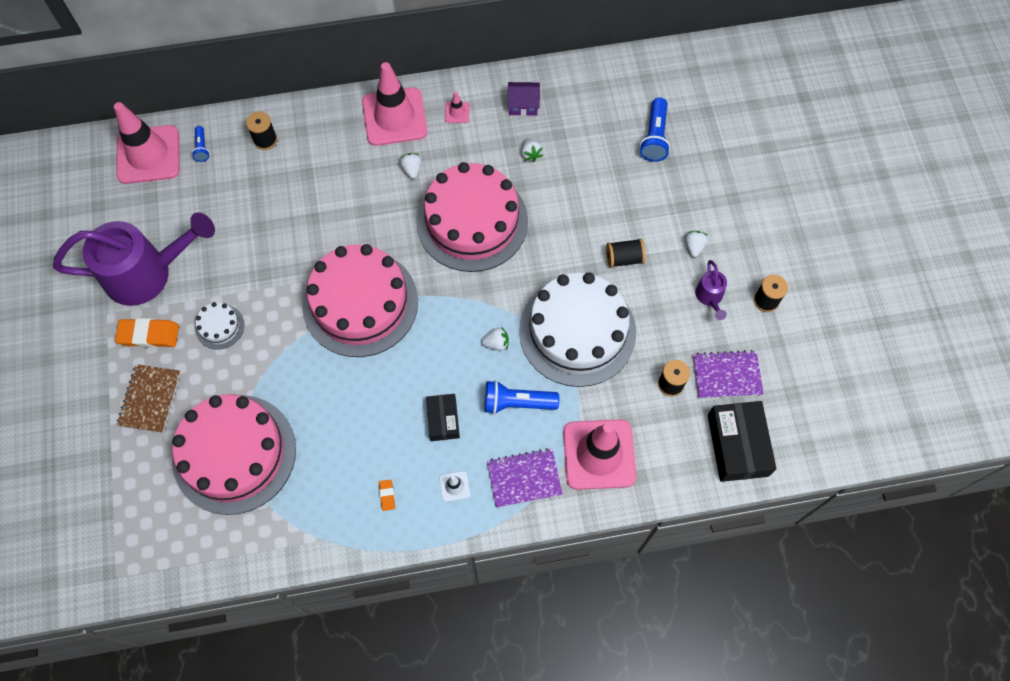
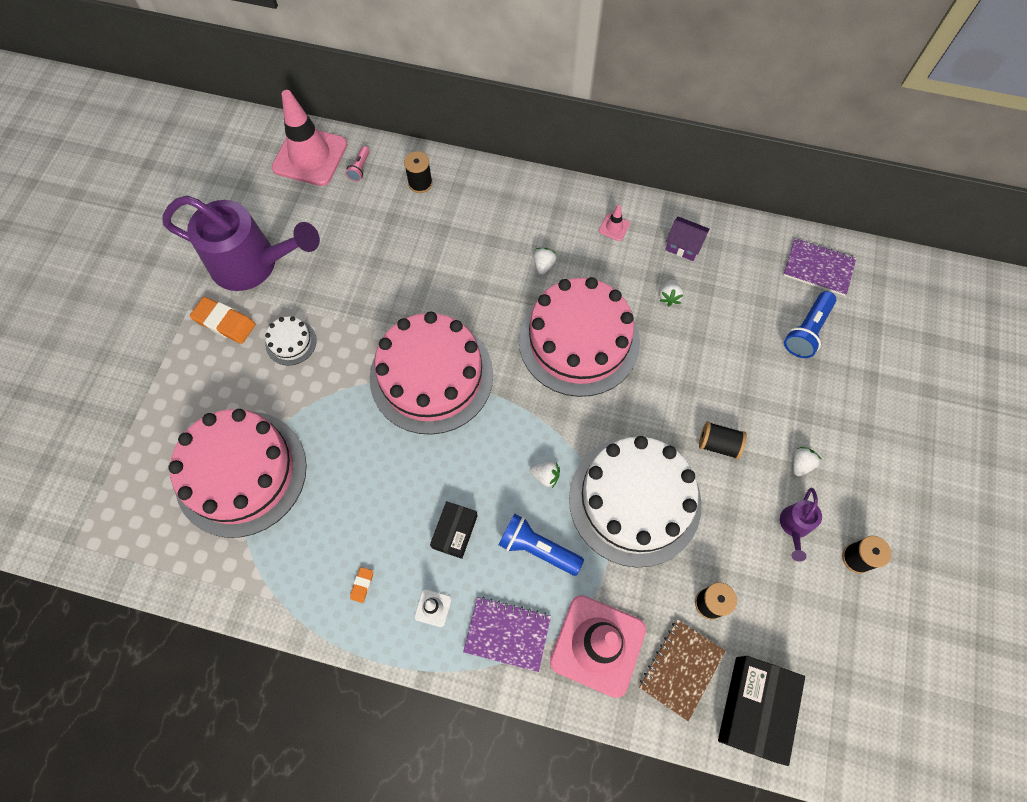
camera: 25 degrees right, 0 degrees up
(150, 399) = (194, 384): brown notebook -> brown notebook (681, 669)
(202, 148) = (360, 168): blue flashlight -> pink flashlight
(394, 117) = (551, 208): pink traffic cone -> none
(726, 375) = (776, 622): purple notebook -> purple notebook (818, 268)

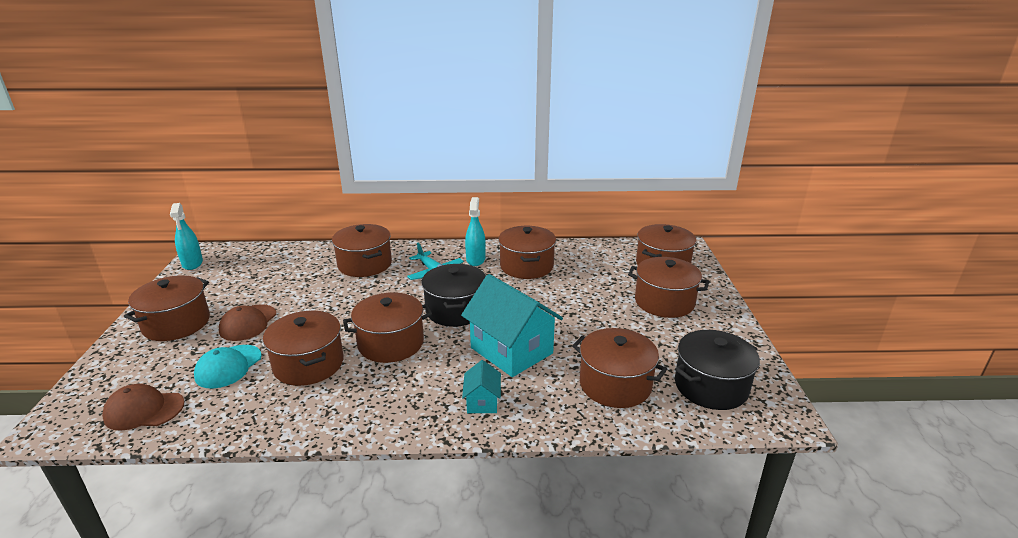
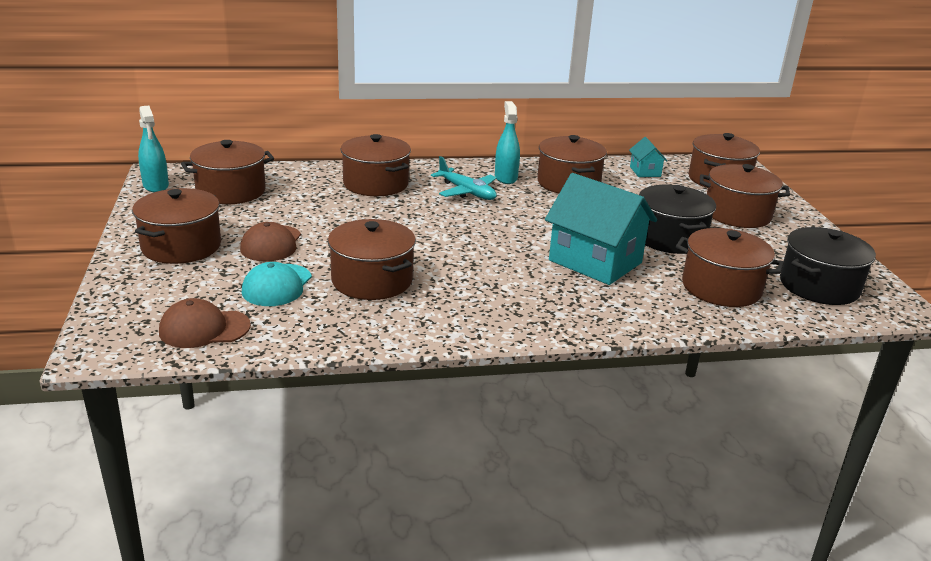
camera: 10 degrees left, 0 degrees up
(391, 343) = (455, 258): brown pot -> brown pot (231, 191)
(455, 310) = (511, 226): black pot -> black pot (669, 238)
(482, 402) = (589, 307): turquoise house -> turquoise house (645, 171)

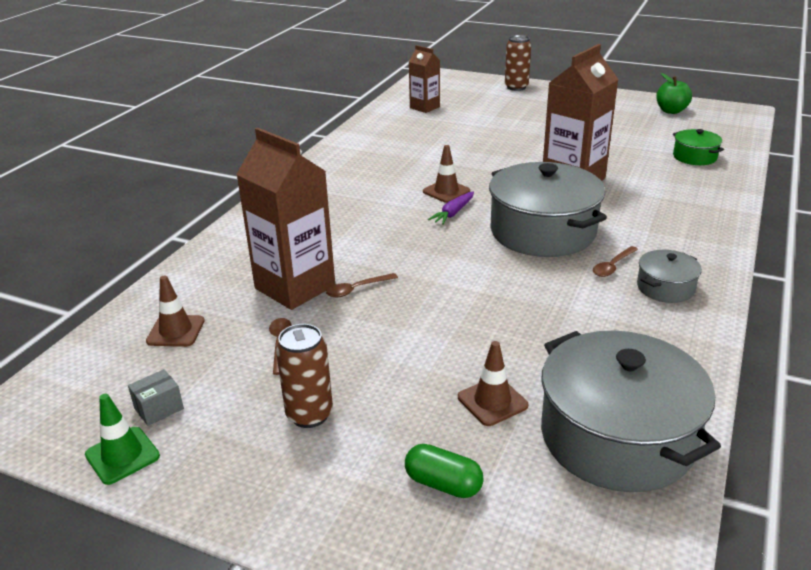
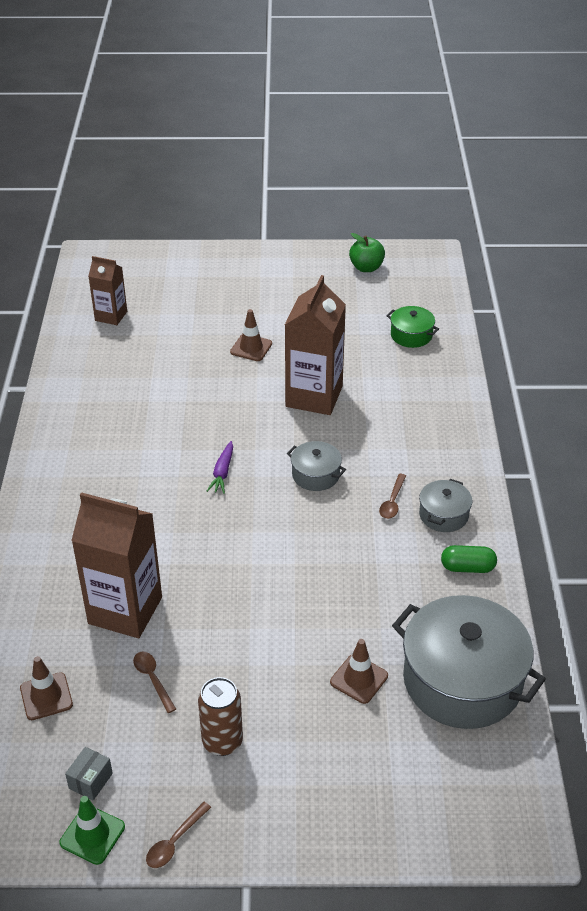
camera: 25 degrees left, 10 degrees up
(356, 289) = (184, 596): brown spoon -> brown spoon (174, 842)
(443, 484) = (358, 766): green capsule -> green capsule (467, 567)
(446, 191) = (201, 443): brown traffic cone -> brown traffic cone (251, 348)
(516, 87) = (194, 259): brown can -> none
(542, 231) = (315, 475): grey pot -> grey pot, size x0.47

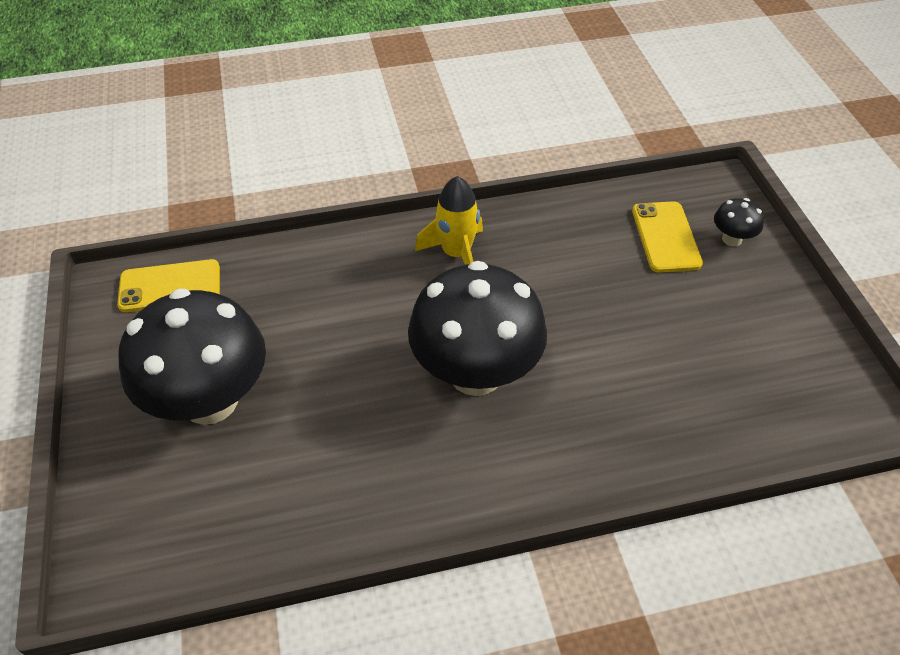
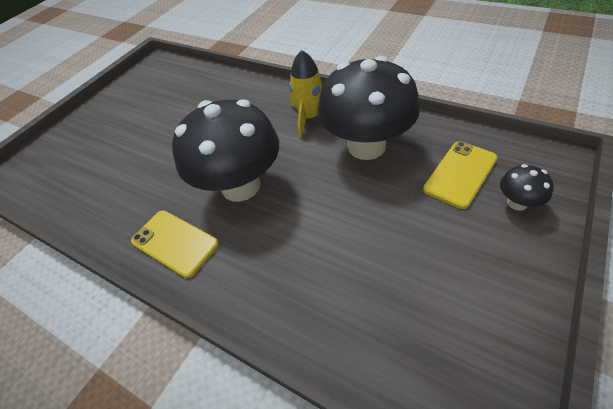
camera: 50 degrees right, 0 degrees up
(170, 286) = (173, 72): yellow phone -> yellow phone (174, 243)
(210, 400) = (125, 128): black mushroom -> black mushroom (366, 146)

[TASK REQUIREMENTS] Output only the lines above from the one containing "(455, 310) = (511, 226): black" to the one containing "(170, 286) = (173, 72): yellow", both included, exactly as written and with no pictures.

[RESULT BELOW]
(455, 310) = (511, 226): black pot -> black pot (669, 238)
(482, 402) = (589, 307): turquoise house -> turquoise house (645, 171)

camera: 25 degrees left, 10 degrees up
(356, 289) = (184, 596): brown spoon -> brown spoon (174, 842)
(443, 484) = (358, 766): green capsule -> green capsule (467, 567)
(446, 191) = (201, 443): brown traffic cone -> brown traffic cone (251, 348)
(516, 87) = (194, 259): brown can -> none
(542, 231) = (315, 475): grey pot -> grey pot, size x0.47

camera: 50 degrees right, 0 degrees up
(170, 286) = (173, 72): yellow phone -> yellow phone (174, 243)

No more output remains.